◆ Problem to solve ◆
With pictures left out, retype exactly the lines from the one containing "none -> white 1x1 brick [333,194,376,251]" through the final line of the entries.
■ ■ ■ ■ ■ ■ ■
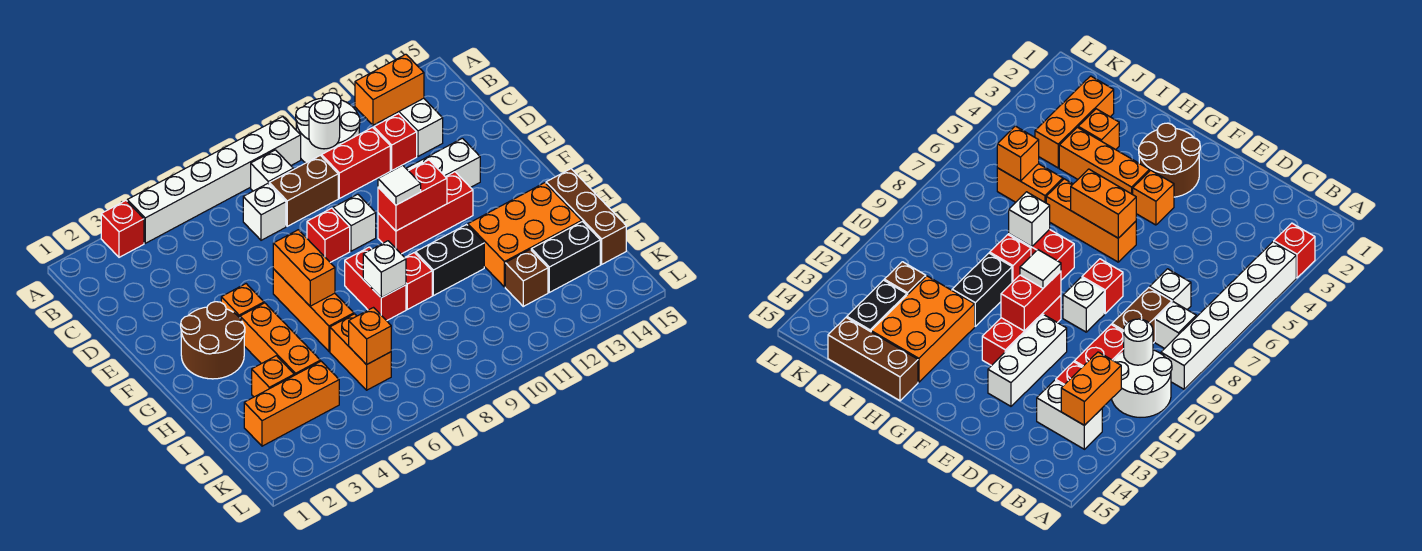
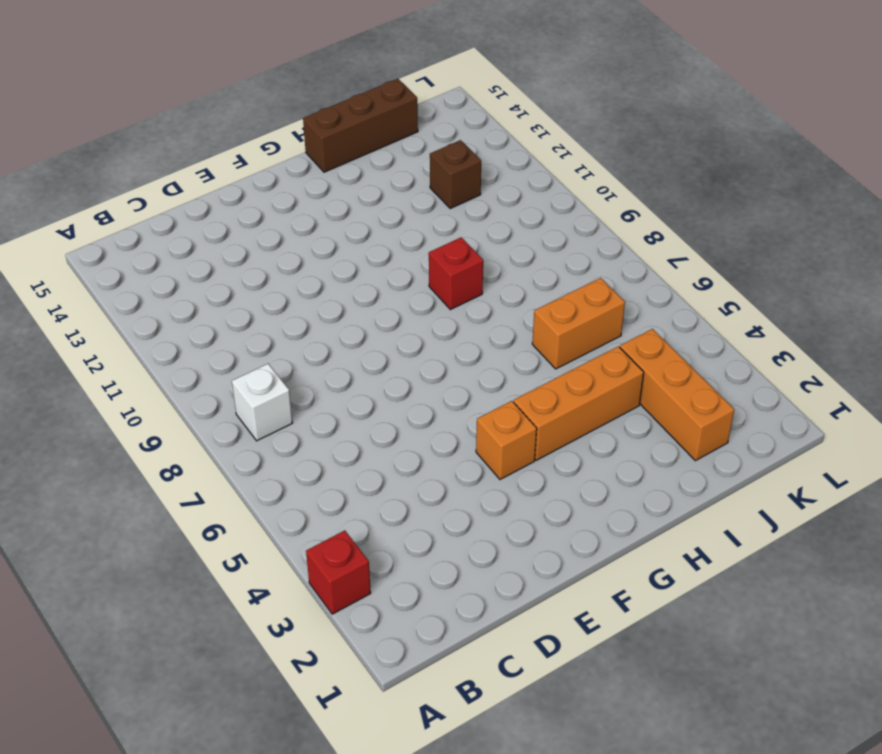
none -> white 1x6 brick [127,117,301,243]
none -> white 2x2 round brick [296,93,360,163]
none -> white 1x2 brick [383,98,443,156]
none -> white 1x1 brick [243,184,286,240]

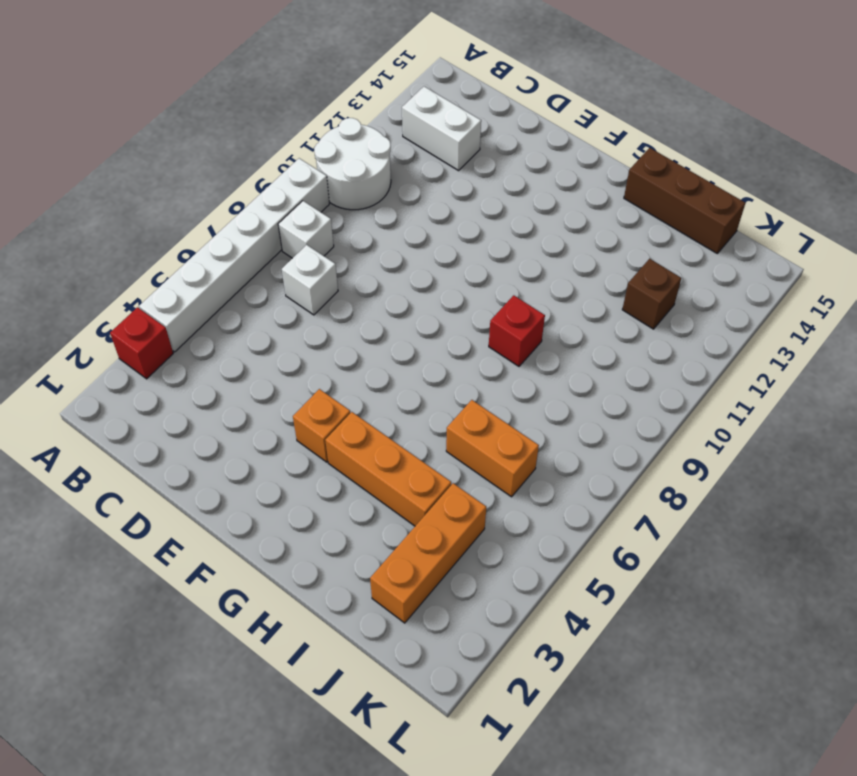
none -> brown 1x2 brick [269,155,338,226]
none -> red 1x2 brick [322,128,390,198]
none -> red 1x1 brick [374,113,417,170]
none -> red 1x1 brick [307,208,350,262]

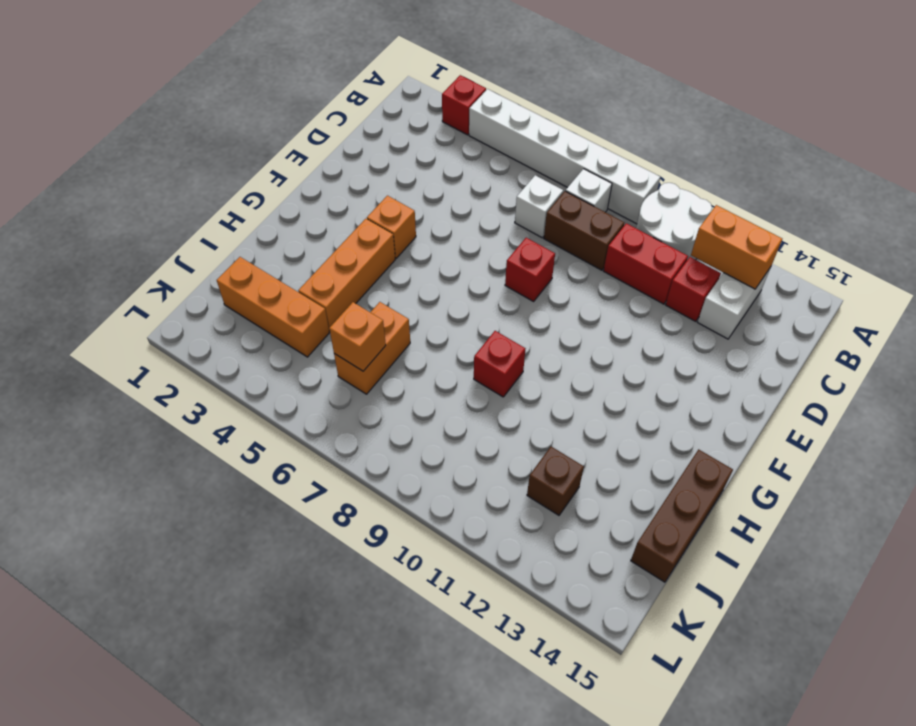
none -> white 1x1 brick [333,194,376,251]
none -> white 1x3 brick [406,138,480,188]
none -> brown 2x2 round brick [181,302,245,379]
none -> orange 1x3 brick [273,269,354,351]

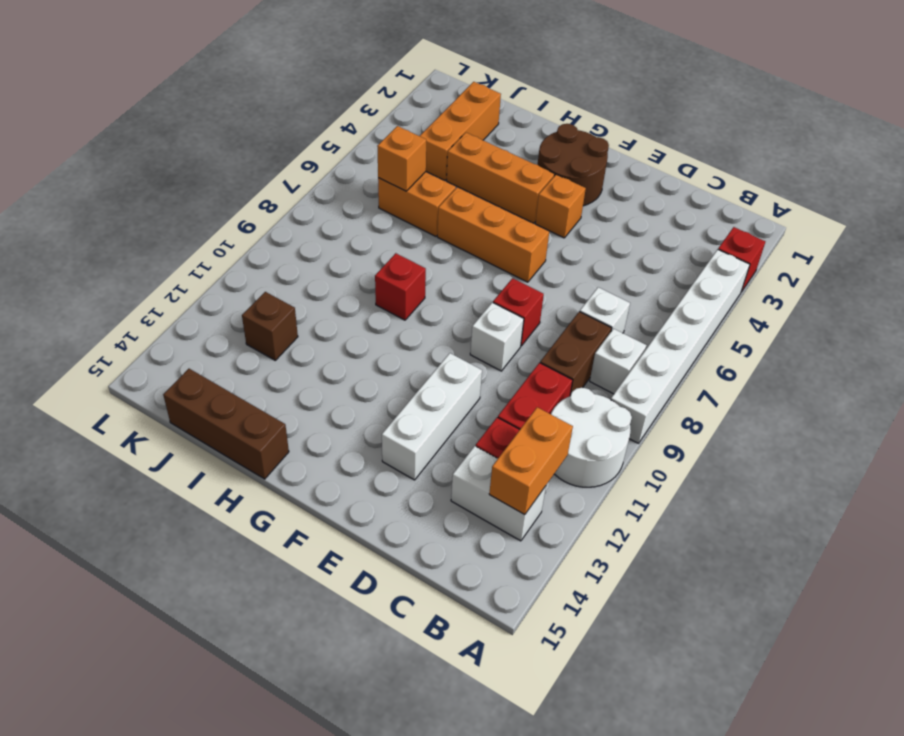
none -> red 1x3 brick [378,172,473,254]
none -> red 1x2 brick [345,247,406,321]
none -> black 1x2 brick [416,225,484,296]
none -> orange 2x3 brick [468,183,582,287]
■ ■ ■ ■ ■ ■ ■
◆ Your solution ◆
none -> white 1x1 brick [333,194,376,251]
none -> white 1x3 brick [406,138,480,188]
none -> brown 2x2 round brick [181,302,245,379]
none -> orange 1x3 brick [273,269,354,351]

none -> red 1x3 brick [378,172,473,254]
none -> red 1x2 brick [345,247,406,321]
none -> black 1x2 brick [416,225,484,296]
none -> orange 2x3 brick [468,183,582,287]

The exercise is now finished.